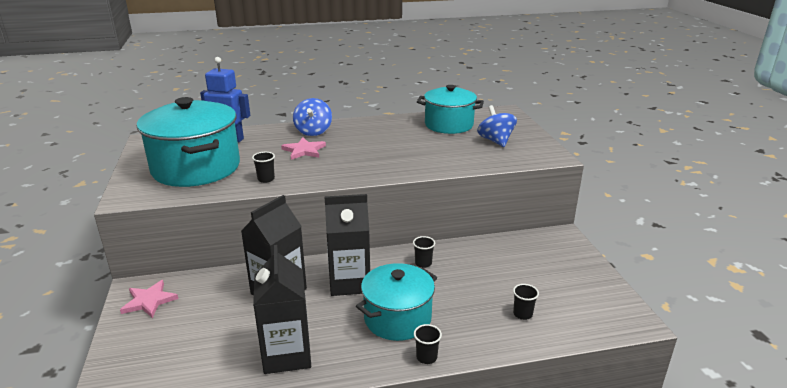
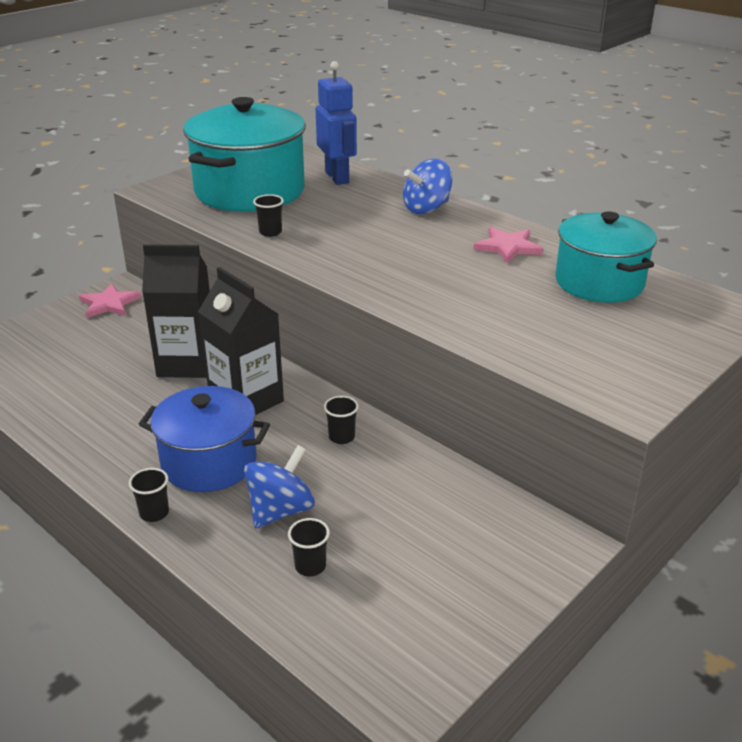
camera: 55 degrees right, 5 degrees up
(287, 354) = (89, 416): black carton -> none
(304, 150) = (367, 223): pink star -> pink star (508, 247)
(397, 318) = (209, 462): turquoise pot -> blue pot
(495, 141) = (604, 336): blue spinning top -> blue spinning top (280, 510)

> _Exercise instructions_:
Give the material again exactly as it is, but keep the pictures out.

> _Written reply_:
camera: 55 degrees right, 5 degrees up
(287, 354) = (89, 416): black carton -> none
(304, 150) = (367, 223): pink star -> pink star (508, 247)
(397, 318) = (209, 462): turquoise pot -> blue pot
(495, 141) = (604, 336): blue spinning top -> blue spinning top (280, 510)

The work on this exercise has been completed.